---------- Listed records ----------
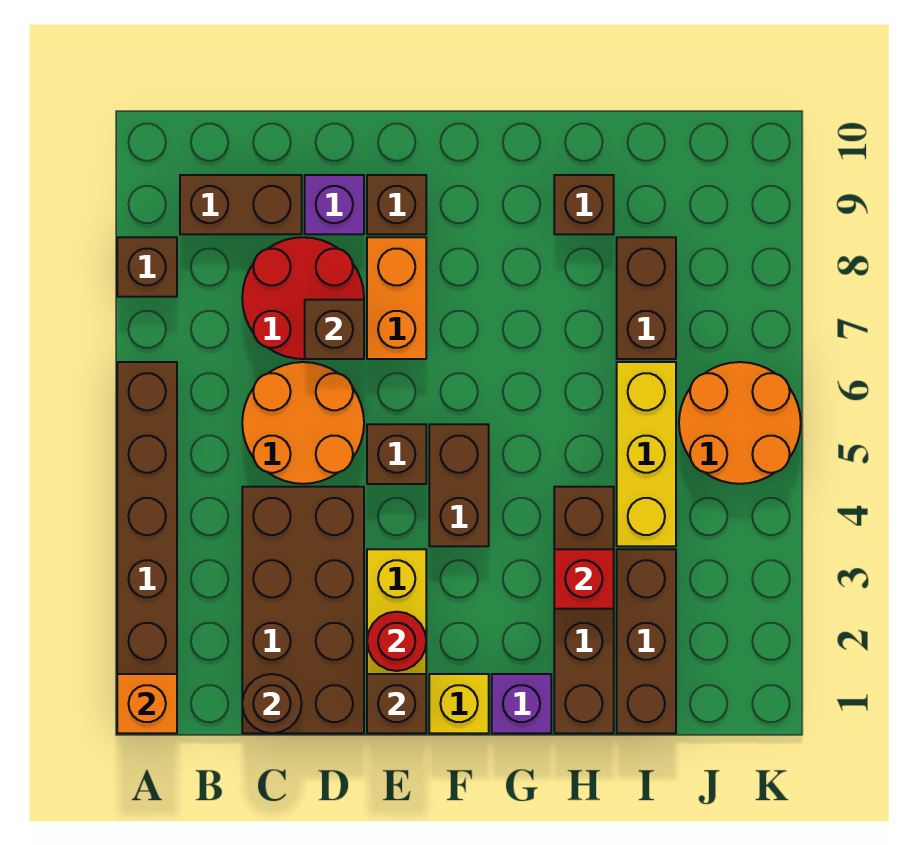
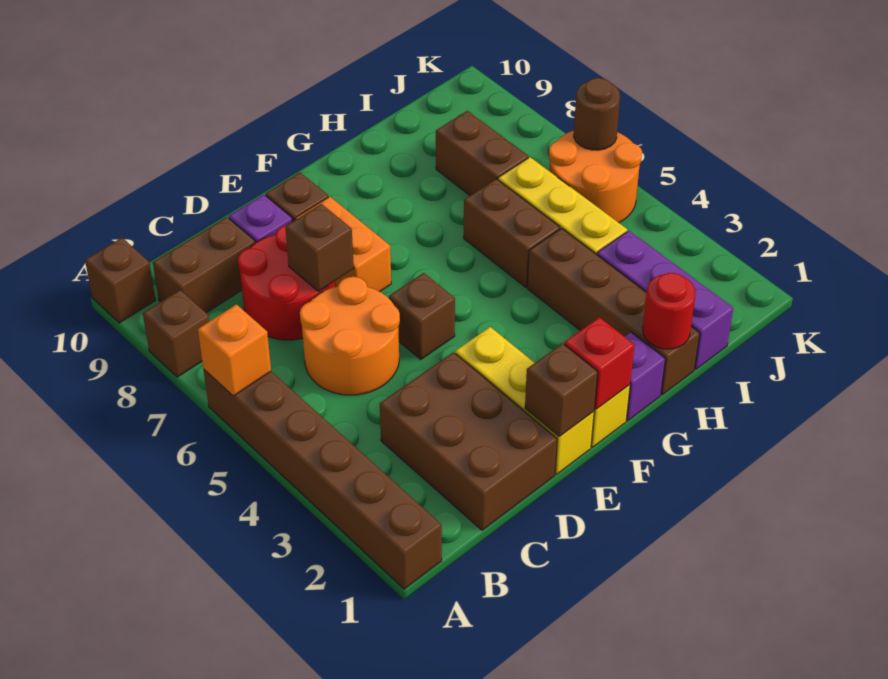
orange brick A1 level 2 -> orange brick A6 level 2
brown brick C1:D4 level 1 -> brown brick C1:D3 level 1
brown round brick C1 level 2 -> brown round brick K6 level 2
red round brick E2 level 2 -> red round brick H1 level 2
brown brick F4:F5 level 1 -> brown brick H5:H6 level 1
red brick H3 level 2 -> red brick F1 level 2
brown brick H9 level 1 -> brown brick A10 level 1
brown brick I1:I3 level 1 -> purple brick I1:I3 level 1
----------
◆ About this task:
At the line containing "brown brick C1:D4", start copying. Continue exactly through the final line of the entries above and stop there.

◆ Result of this exercise:
brown brick C1:D4 level 1 -> brown brick C1:D3 level 1
brown round brick C1 level 2 -> brown round brick K6 level 2
red round brick E2 level 2 -> red round brick H1 level 2
brown brick F4:F5 level 1 -> brown brick H5:H6 level 1
red brick H3 level 2 -> red brick F1 level 2
brown brick H9 level 1 -> brown brick A10 level 1
brown brick I1:I3 level 1 -> purple brick I1:I3 level 1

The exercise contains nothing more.